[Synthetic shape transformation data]

:::

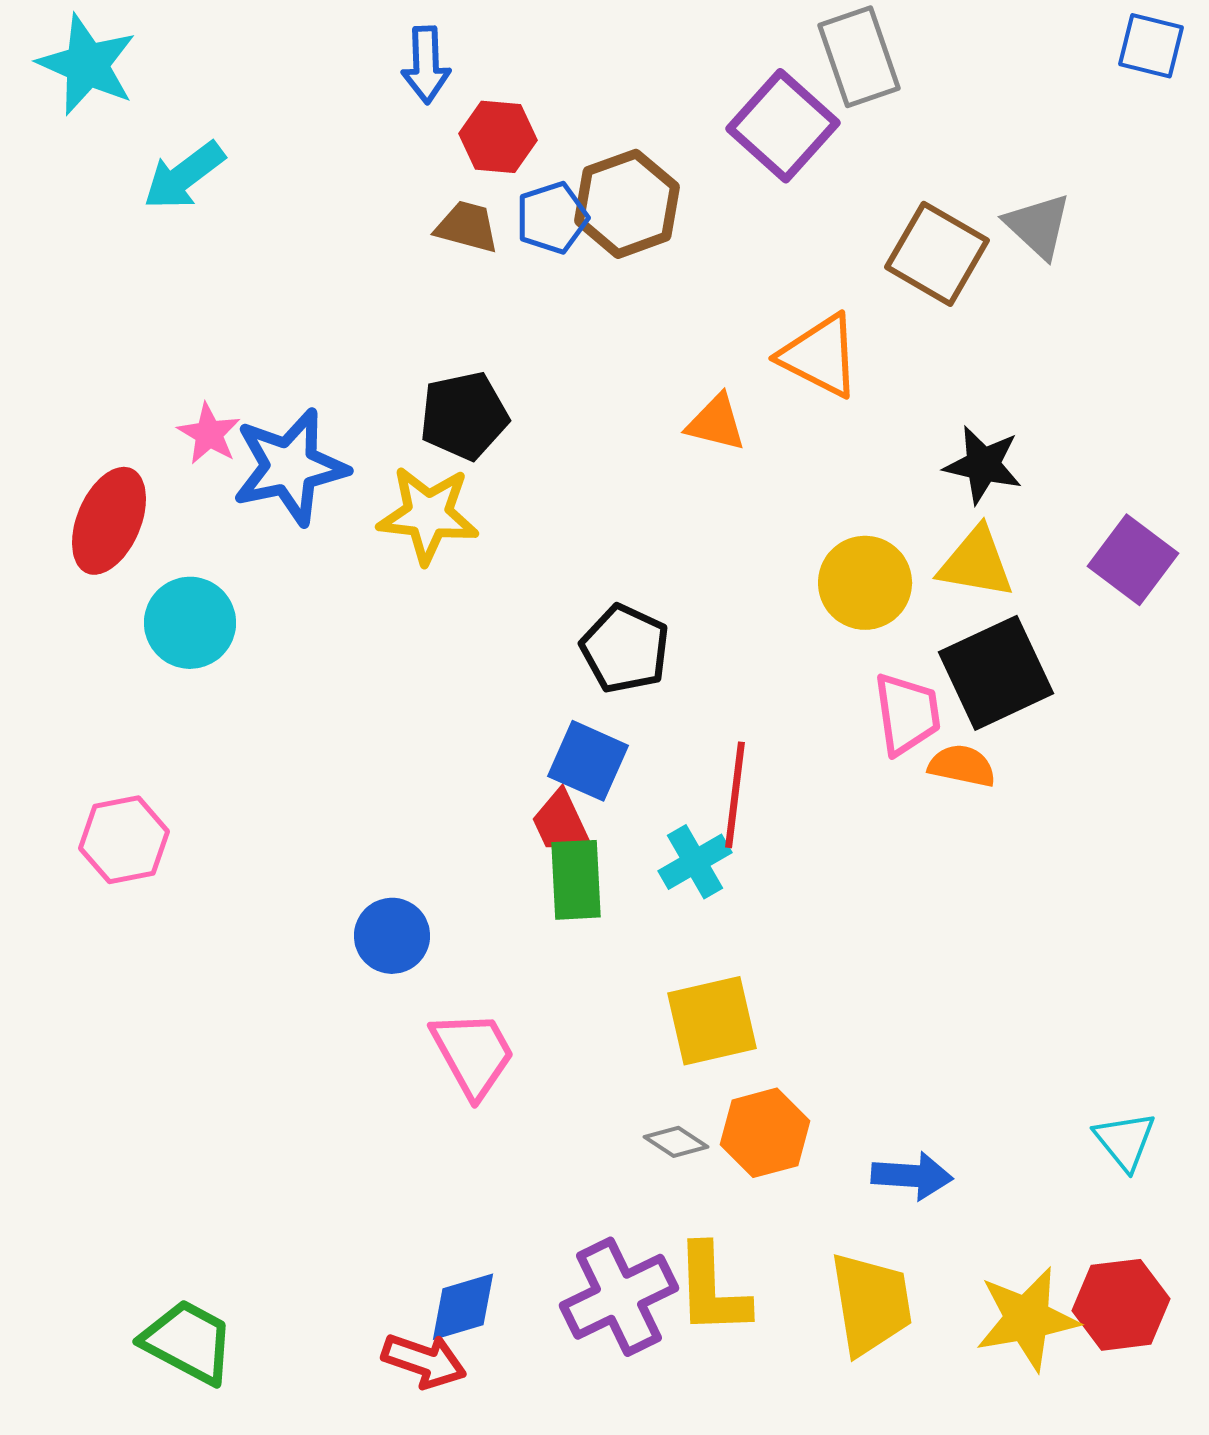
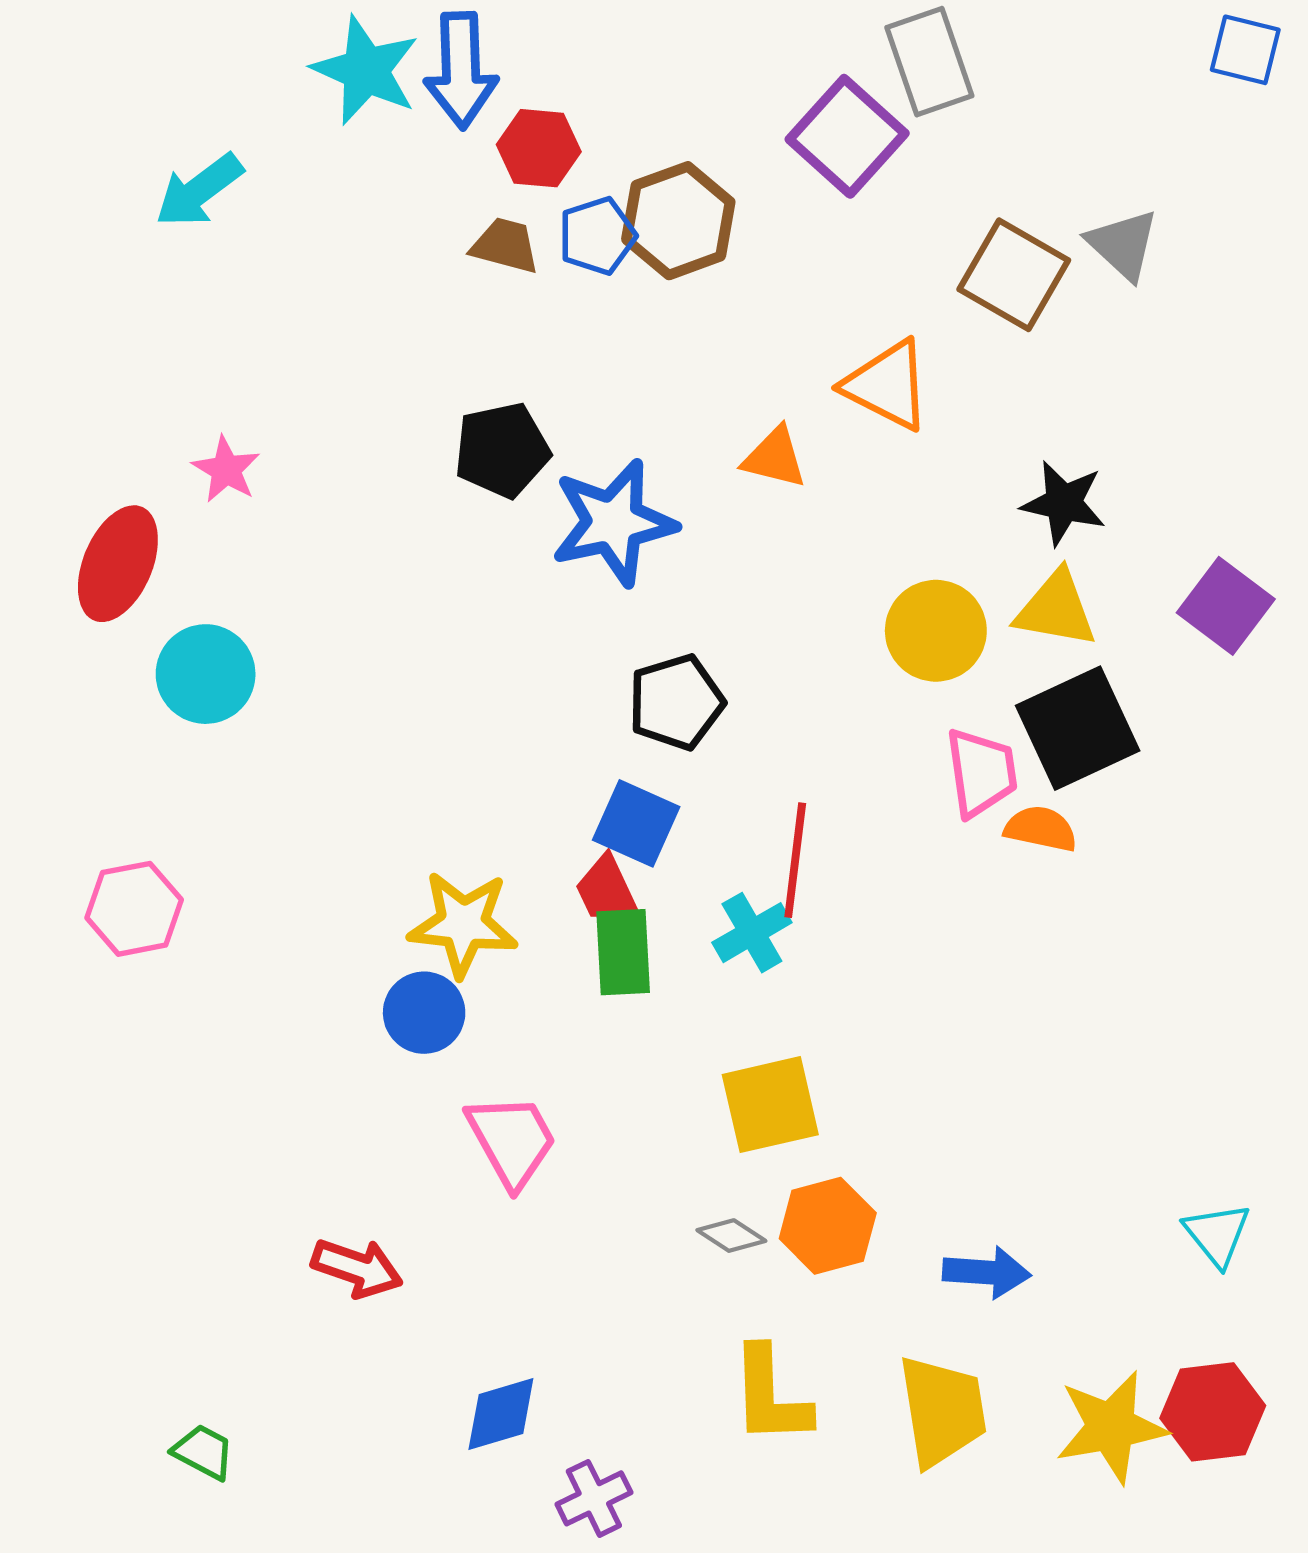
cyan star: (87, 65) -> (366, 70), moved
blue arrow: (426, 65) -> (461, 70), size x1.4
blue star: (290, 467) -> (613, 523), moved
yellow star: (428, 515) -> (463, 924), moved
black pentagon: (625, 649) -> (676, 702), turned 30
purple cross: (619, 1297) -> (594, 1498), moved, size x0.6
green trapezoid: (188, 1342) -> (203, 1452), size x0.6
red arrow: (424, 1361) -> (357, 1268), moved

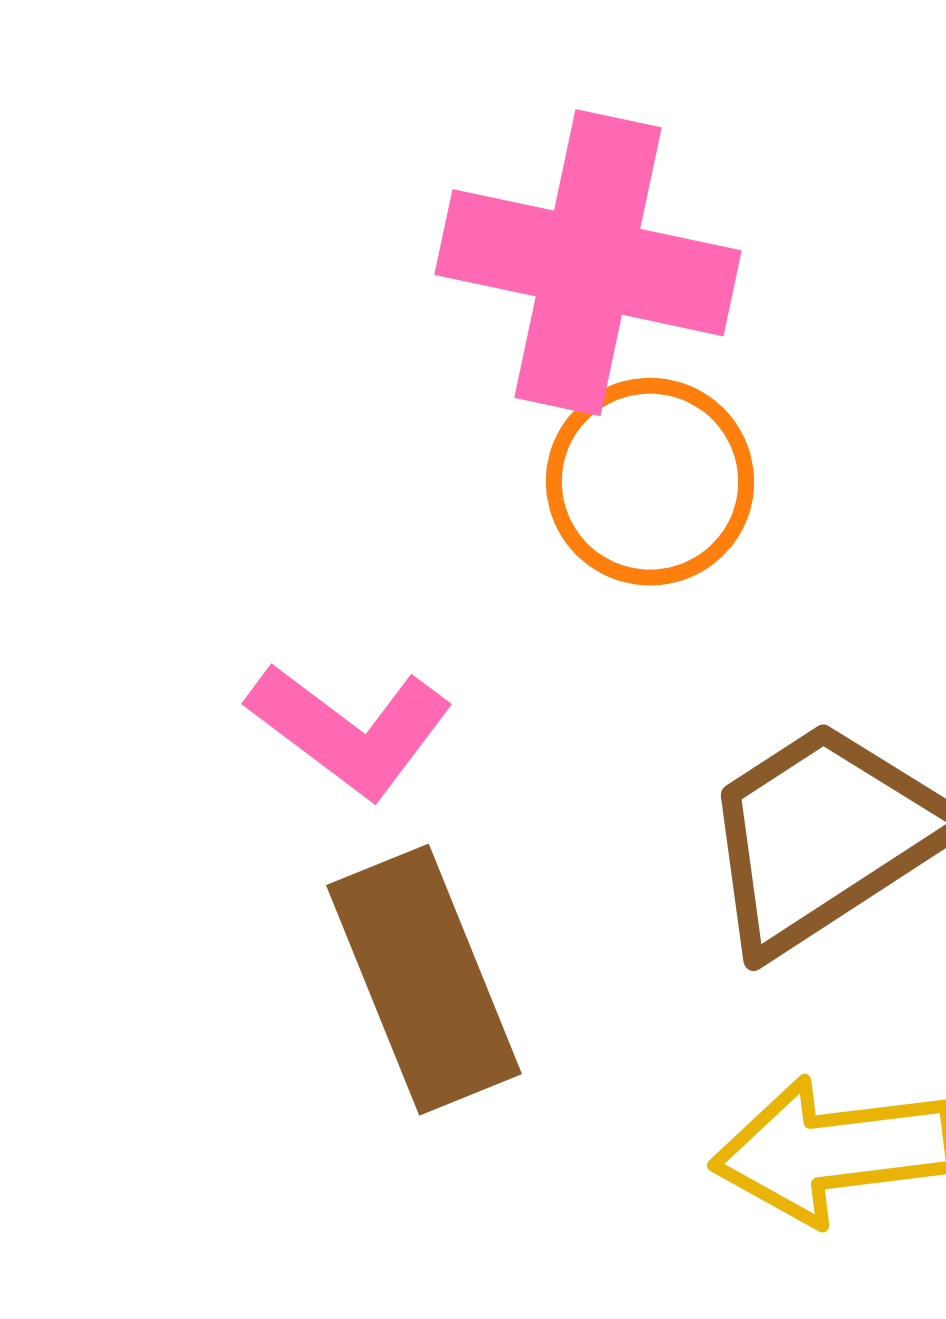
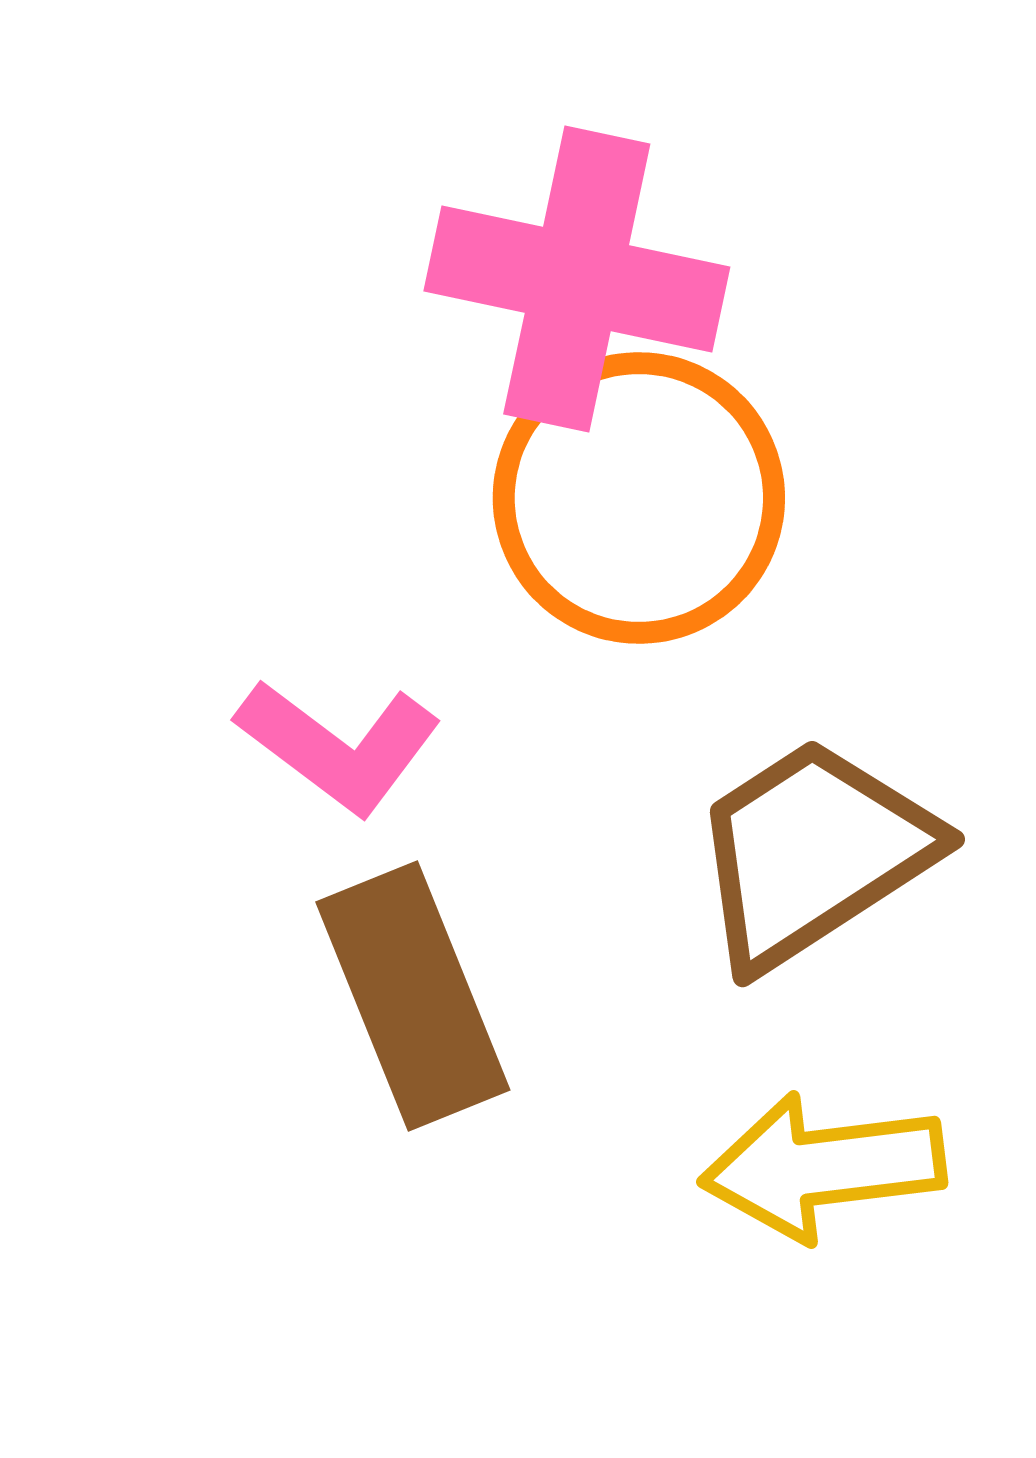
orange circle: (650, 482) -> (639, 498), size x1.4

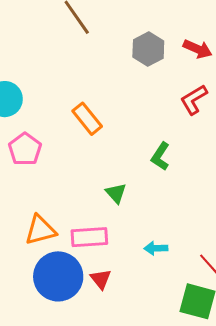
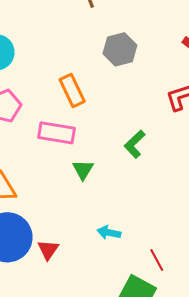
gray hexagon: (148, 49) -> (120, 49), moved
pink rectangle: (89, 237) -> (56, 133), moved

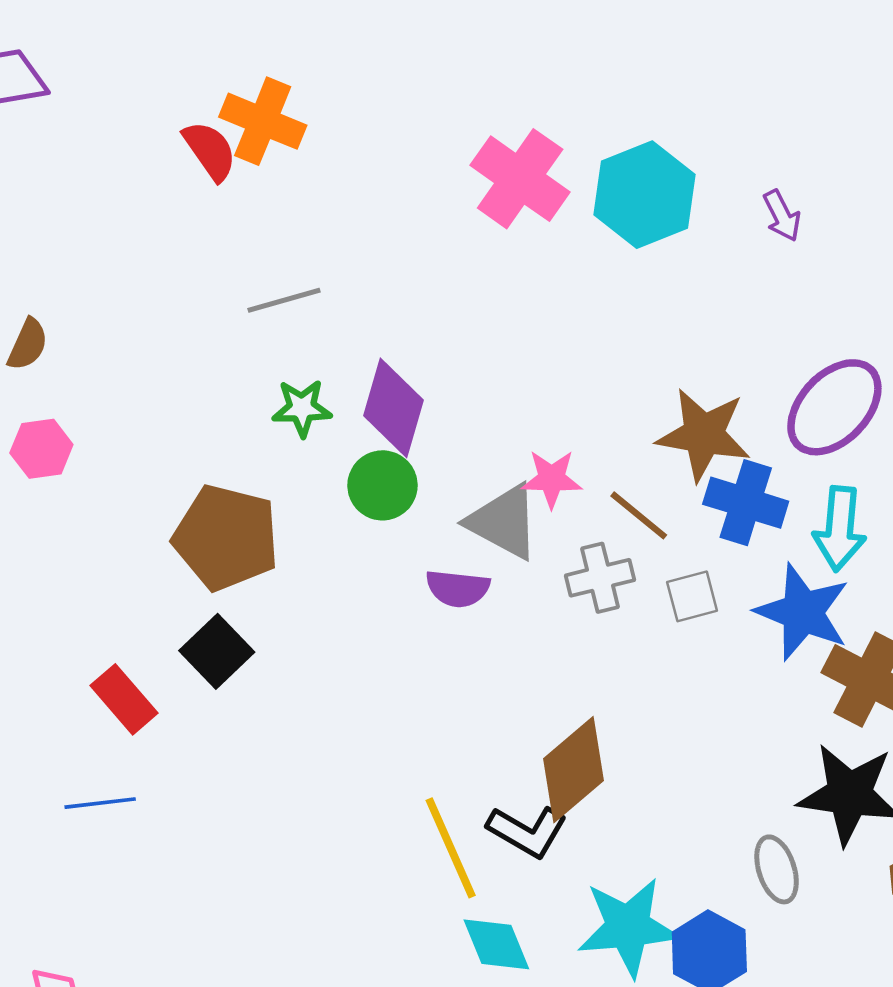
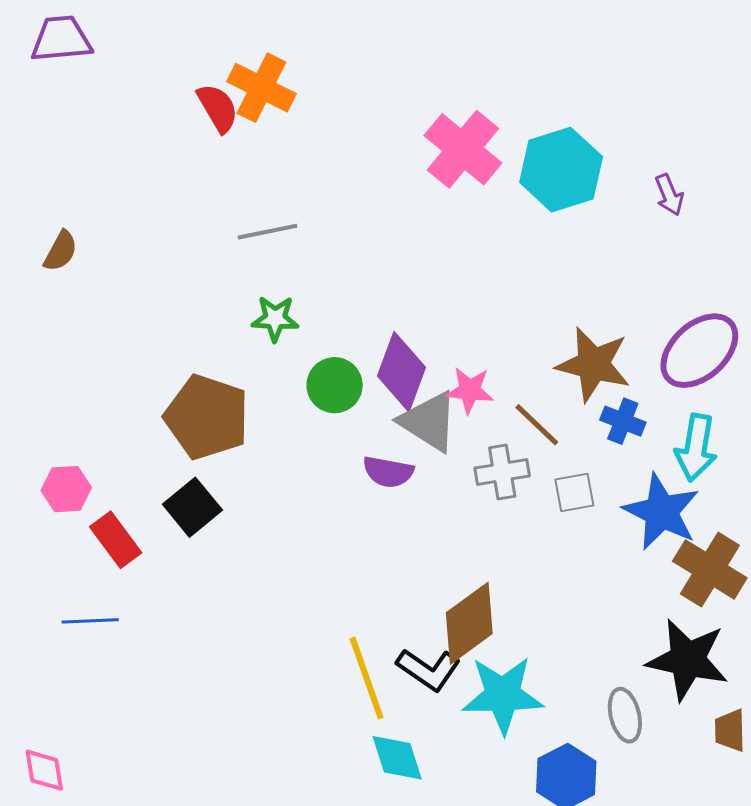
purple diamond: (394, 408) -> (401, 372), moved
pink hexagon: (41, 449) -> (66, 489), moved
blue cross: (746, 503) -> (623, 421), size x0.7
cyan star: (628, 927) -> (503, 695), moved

:::

● EXERCISE AIM:
Go through the records above and copy every line holding the word "arrow".

● RESULT BELOW:
blue arrow: (426, 65) -> (461, 70), size x1.4
red arrow: (424, 1361) -> (357, 1268), moved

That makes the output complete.